### [TO DO]
Edit the material below so that every occurrence of "center" becomes "midpoint", leaving everything else unchanged.

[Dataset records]
++++++
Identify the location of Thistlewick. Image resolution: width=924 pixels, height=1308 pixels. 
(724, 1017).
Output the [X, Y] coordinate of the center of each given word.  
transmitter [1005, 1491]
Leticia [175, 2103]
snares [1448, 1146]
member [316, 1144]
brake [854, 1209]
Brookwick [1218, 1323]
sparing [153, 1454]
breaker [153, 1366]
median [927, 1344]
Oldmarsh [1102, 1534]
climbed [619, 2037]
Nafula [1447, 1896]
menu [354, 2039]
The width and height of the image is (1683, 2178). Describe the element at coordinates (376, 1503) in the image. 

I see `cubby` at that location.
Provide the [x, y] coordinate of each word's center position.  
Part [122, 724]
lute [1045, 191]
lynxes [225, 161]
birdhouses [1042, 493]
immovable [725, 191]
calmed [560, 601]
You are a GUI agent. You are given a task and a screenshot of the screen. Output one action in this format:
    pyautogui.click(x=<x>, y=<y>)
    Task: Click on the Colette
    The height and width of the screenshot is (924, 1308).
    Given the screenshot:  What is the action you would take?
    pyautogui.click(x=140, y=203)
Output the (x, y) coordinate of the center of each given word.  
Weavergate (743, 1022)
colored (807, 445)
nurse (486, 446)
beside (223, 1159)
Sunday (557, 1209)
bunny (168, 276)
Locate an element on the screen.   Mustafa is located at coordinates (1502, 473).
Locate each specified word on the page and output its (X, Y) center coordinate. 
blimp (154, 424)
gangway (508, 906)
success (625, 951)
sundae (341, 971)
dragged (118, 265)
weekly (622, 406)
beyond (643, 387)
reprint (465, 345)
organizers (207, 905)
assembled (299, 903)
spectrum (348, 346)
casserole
++++++
### [RESPONSE]
Identify the location of Thistlewick. Image resolution: width=924 pixels, height=1308 pixels. 
(724, 1017).
Output the [X, Y] coordinate of the midpoint of each given word.  
transmitter [1005, 1491]
Leticia [175, 2103]
snares [1448, 1146]
member [316, 1144]
brake [854, 1209]
Brookwick [1218, 1323]
sparing [153, 1454]
breaker [153, 1366]
median [927, 1344]
Oldmarsh [1102, 1534]
climbed [619, 2037]
Nafula [1447, 1896]
menu [354, 2039]
The width and height of the image is (1683, 2178). Describe the element at coordinates (376, 1503) in the image. 

I see `cubby` at that location.
Provide the [x, y] coordinate of each word's midpoint position.  
Part [122, 724]
lute [1045, 191]
lynxes [225, 161]
birdhouses [1042, 493]
immovable [725, 191]
calmed [560, 601]
You are a GUI agent. You are given a task and a screenshot of the screen. Output one action in this format:
    pyautogui.click(x=<x>, y=<y>)
    Task: Click on the Colette
    The height and width of the screenshot is (924, 1308).
    Given the screenshot:  What is the action you would take?
    pyautogui.click(x=140, y=203)
Output the (x, y) coordinate of the midpoint of each given word.  
Weavergate (743, 1022)
colored (807, 445)
nurse (486, 446)
beside (223, 1159)
Sunday (557, 1209)
bunny (168, 276)
Locate an element on the screen.   Mustafa is located at coordinates (1502, 473).
Locate each specified word on the page and output its (X, Y) midpoint coordinate. 
blimp (154, 424)
gangway (508, 906)
success (625, 951)
sundae (341, 971)
dragged (118, 265)
weekly (622, 406)
beyond (643, 387)
reprint (465, 345)
organizers (207, 905)
assembled (299, 903)
spectrum (348, 346)
casserole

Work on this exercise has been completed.